[Start of section]
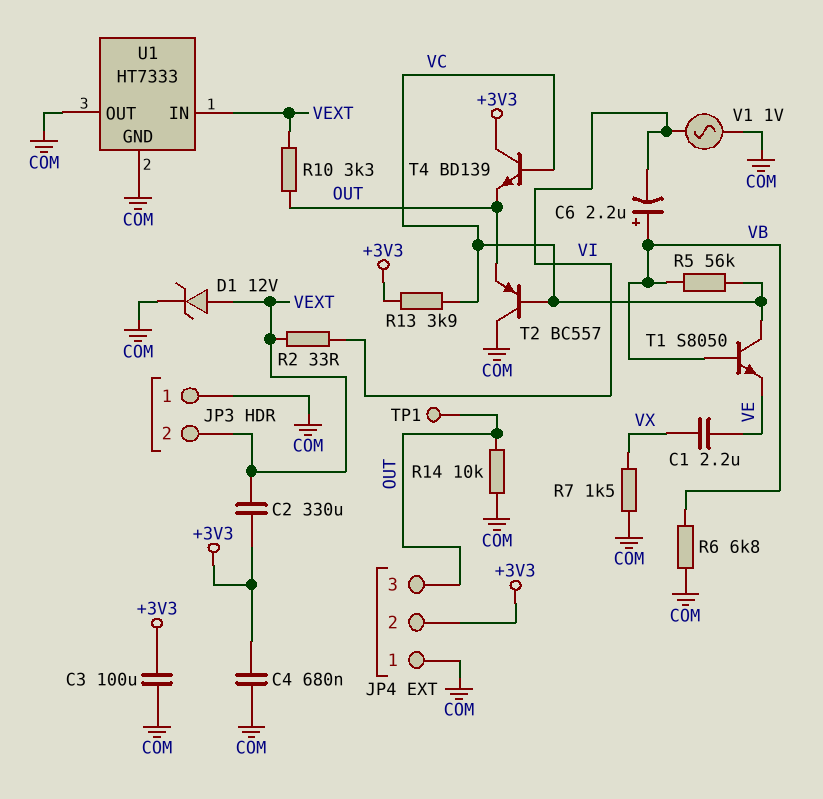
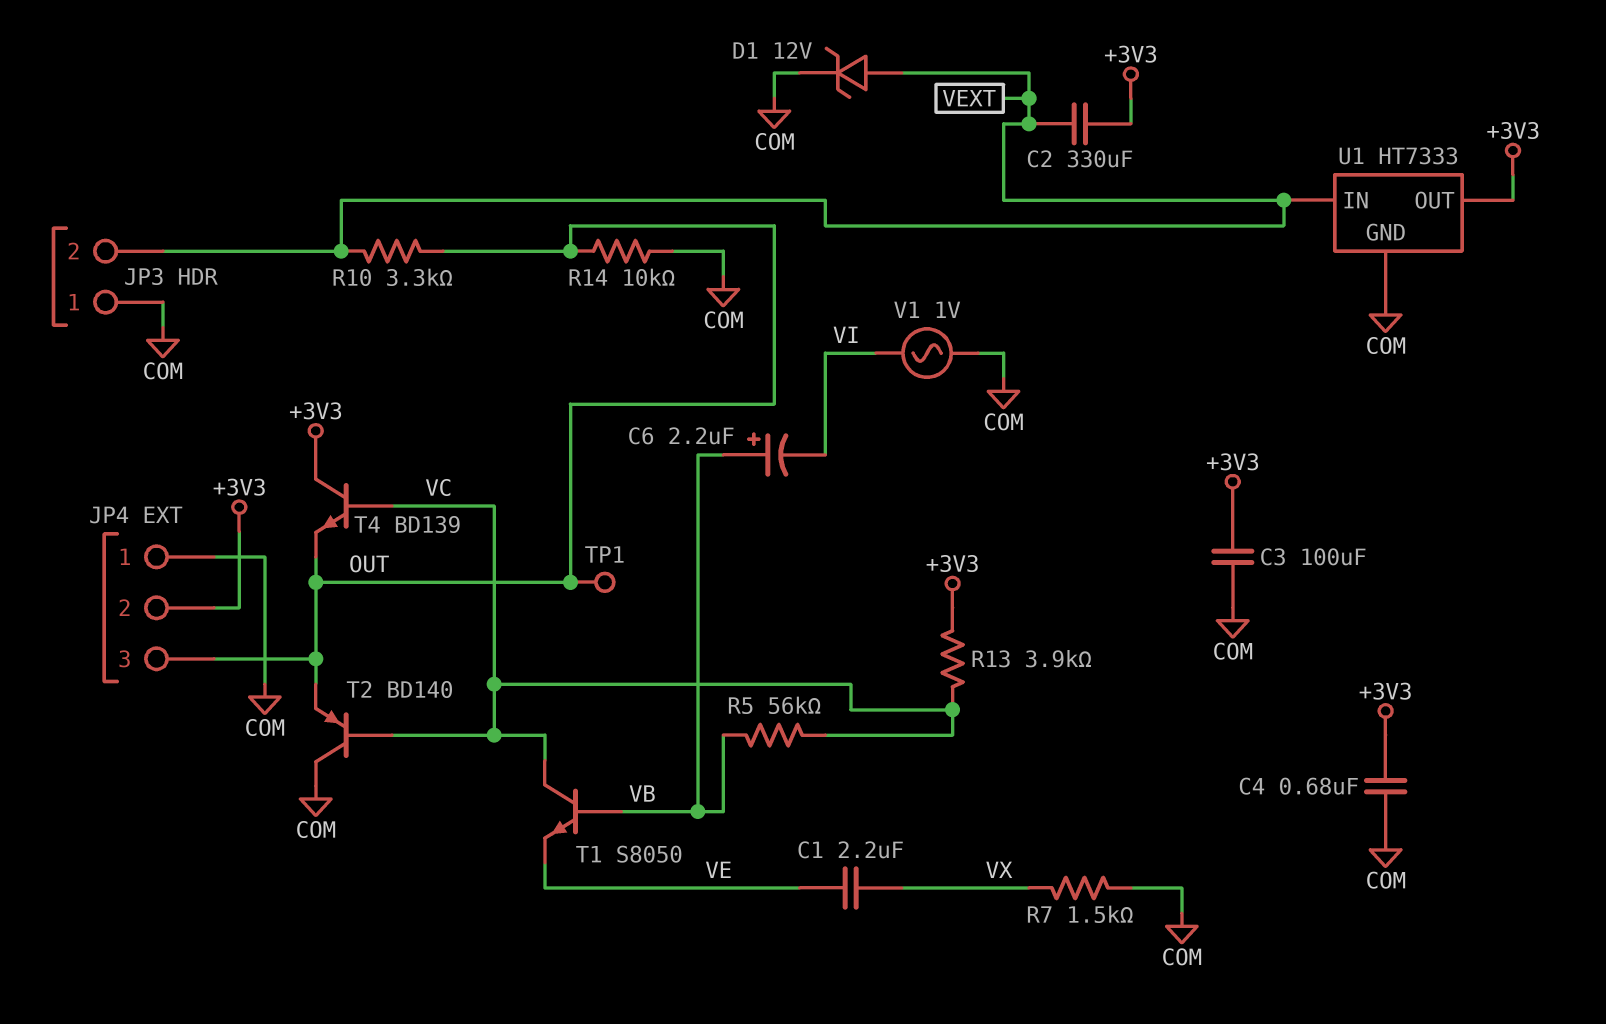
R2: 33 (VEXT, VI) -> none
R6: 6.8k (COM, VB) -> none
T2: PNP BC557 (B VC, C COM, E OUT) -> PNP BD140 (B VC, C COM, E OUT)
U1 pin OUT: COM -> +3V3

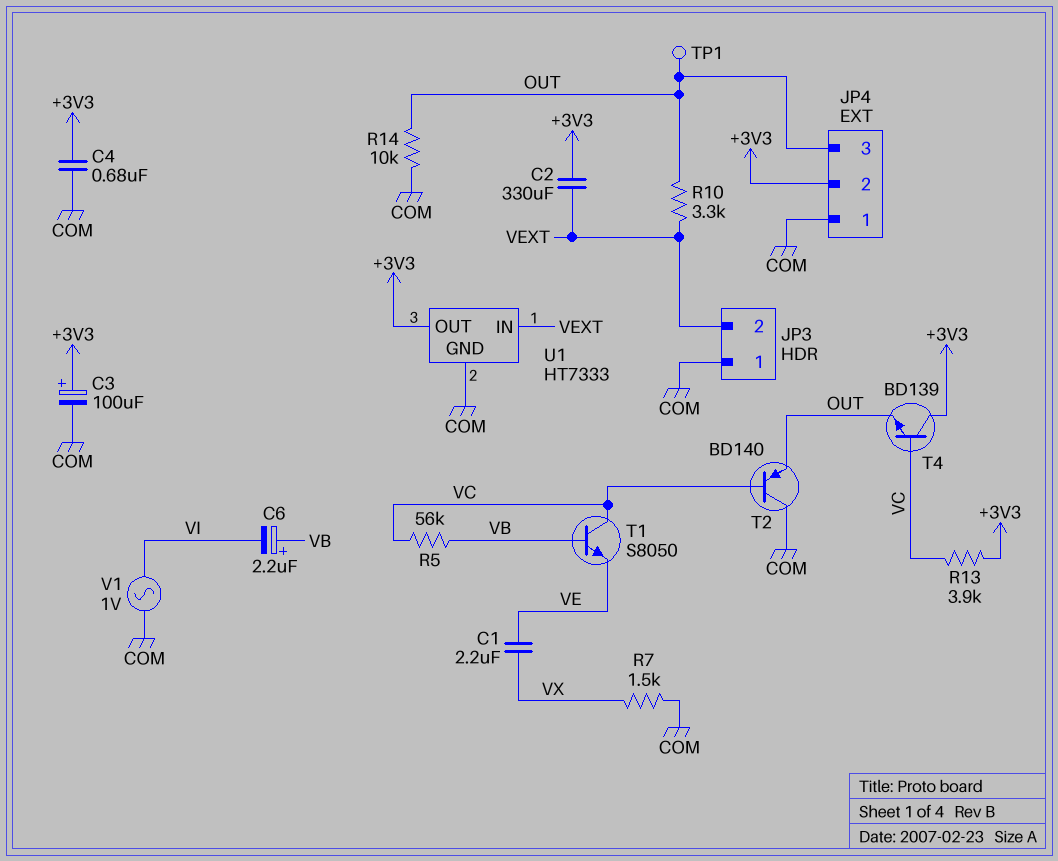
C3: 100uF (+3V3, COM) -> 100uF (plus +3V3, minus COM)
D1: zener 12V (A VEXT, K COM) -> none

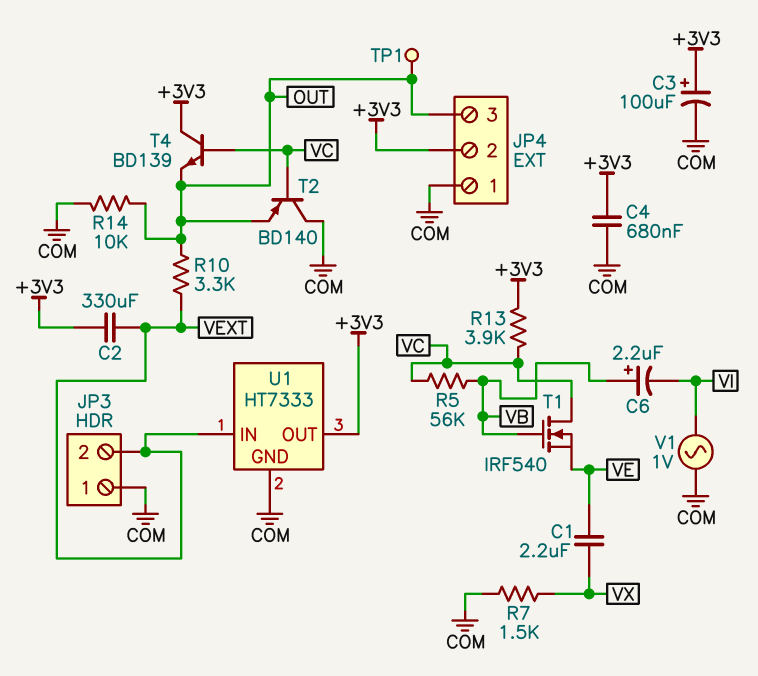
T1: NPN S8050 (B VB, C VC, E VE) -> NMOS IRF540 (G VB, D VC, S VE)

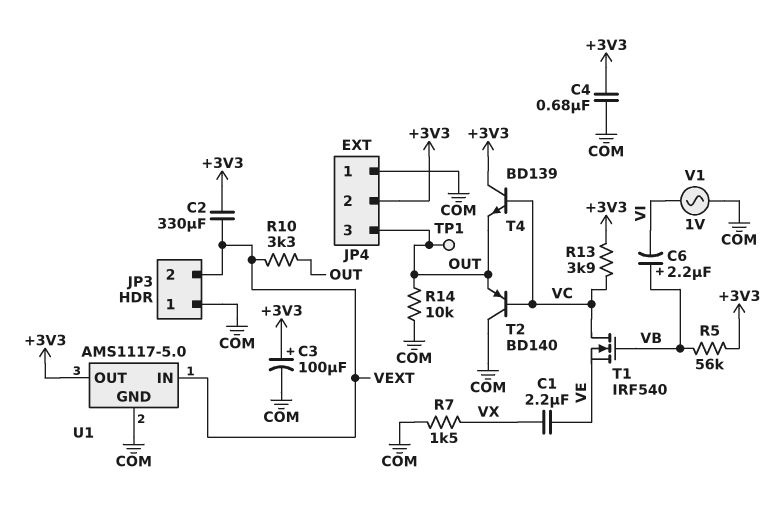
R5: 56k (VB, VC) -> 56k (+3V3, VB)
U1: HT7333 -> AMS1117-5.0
[End of section]
REQUIRED WORK. Beginning with the line that contains "D1: zener 12V (A VEXT, K COM) -> none", print exactly every line through the end of the records, both included. Omit the pictures.

RESULT OF THIS EXERCISE.
D1: zener 12V (A VEXT, K COM) -> none

T1: NPN S8050 (B VB, C VC, E VE) -> NMOS IRF540 (G VB, D VC, S VE)

R5: 56k (VB, VC) -> 56k (+3V3, VB)
U1: HT7333 -> AMS1117-5.0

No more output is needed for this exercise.